■ GIVEN ENTRIES
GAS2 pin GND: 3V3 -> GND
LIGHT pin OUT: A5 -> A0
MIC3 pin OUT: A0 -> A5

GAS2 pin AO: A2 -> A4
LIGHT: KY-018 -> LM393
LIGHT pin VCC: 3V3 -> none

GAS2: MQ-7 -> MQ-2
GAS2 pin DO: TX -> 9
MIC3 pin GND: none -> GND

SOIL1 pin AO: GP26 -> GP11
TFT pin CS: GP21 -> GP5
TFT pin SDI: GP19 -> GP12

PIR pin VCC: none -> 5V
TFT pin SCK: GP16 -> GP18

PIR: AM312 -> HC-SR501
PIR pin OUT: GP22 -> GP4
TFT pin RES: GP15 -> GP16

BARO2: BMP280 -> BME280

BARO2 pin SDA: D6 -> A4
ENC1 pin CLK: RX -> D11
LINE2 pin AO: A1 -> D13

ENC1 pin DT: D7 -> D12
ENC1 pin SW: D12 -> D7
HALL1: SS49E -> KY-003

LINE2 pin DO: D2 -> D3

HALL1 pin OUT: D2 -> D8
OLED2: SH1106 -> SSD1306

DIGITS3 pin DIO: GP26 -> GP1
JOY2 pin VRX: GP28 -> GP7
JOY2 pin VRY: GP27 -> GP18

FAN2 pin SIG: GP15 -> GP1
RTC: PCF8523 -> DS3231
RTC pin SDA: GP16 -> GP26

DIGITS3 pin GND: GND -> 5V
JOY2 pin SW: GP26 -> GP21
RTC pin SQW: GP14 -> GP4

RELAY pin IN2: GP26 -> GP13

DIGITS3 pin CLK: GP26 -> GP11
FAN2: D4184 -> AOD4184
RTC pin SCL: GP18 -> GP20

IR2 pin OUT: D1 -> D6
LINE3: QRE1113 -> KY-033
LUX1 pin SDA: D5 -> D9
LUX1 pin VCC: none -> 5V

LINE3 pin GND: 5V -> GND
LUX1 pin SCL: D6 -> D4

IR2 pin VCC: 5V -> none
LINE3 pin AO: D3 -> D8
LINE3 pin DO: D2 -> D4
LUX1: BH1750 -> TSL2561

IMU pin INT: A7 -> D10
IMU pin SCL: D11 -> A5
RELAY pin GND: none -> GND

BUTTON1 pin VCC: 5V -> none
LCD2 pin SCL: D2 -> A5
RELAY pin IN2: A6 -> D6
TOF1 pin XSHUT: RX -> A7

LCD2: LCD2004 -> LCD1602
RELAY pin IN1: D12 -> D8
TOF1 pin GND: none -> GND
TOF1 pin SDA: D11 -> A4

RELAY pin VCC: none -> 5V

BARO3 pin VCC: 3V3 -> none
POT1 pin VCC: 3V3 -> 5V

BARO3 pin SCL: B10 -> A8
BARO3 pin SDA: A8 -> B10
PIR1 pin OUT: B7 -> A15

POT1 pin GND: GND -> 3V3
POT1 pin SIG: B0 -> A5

■ EXERCISE DESCRIPTION
All lines of the records above that contain the word "LIGHT" are to be copied out.

■ OUTPUT OF THE TASK
LIGHT pin OUT: A5 -> A0
LIGHT: KY-018 -> LM393
LIGHT pin VCC: 3V3 -> none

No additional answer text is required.